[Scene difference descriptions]
------------------------------------------------------------------------

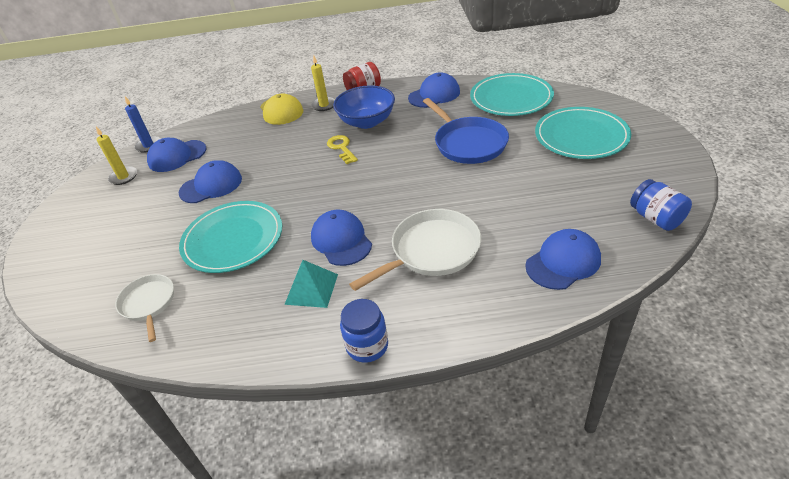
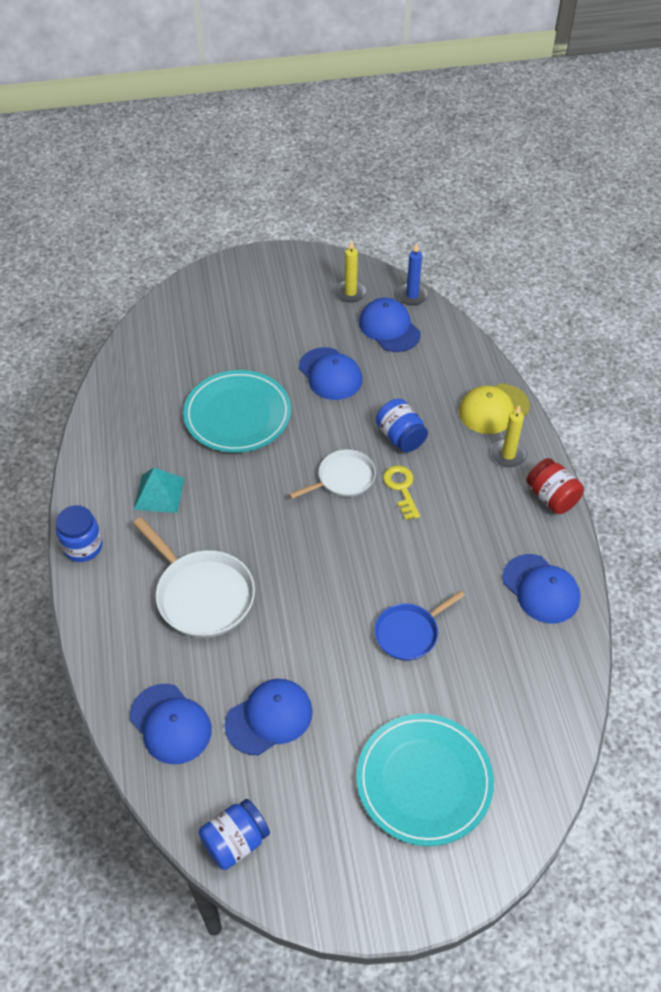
camera: 80 degrees right, 10 degrees up
(148, 303) = (156, 372): white pan -> white pan (343, 478)
(292, 149) = (400, 437): none -> blue jar
(341, 148) = (401, 488): yellow key -> yellow key turned 75 degrees counterclockwise
(341, 240) = (227, 509): blue cap -> blue cap (269, 718)
(367, 122) = (464, 510): blue bowl -> none
(468, 143) = (409, 633): blue pan -> blue pan, size x0.63
(511, 98) = (533, 694): turquoise plate -> none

------------------------------------------------------------------------

Your objective.
If a line in the data above holds the string "blue", copy it.

Task response.
(292, 149) = (400, 437): none -> blue jar
(341, 240) = (227, 509): blue cap -> blue cap (269, 718)
(367, 122) = (464, 510): blue bowl -> none
(468, 143) = (409, 633): blue pan -> blue pan, size x0.63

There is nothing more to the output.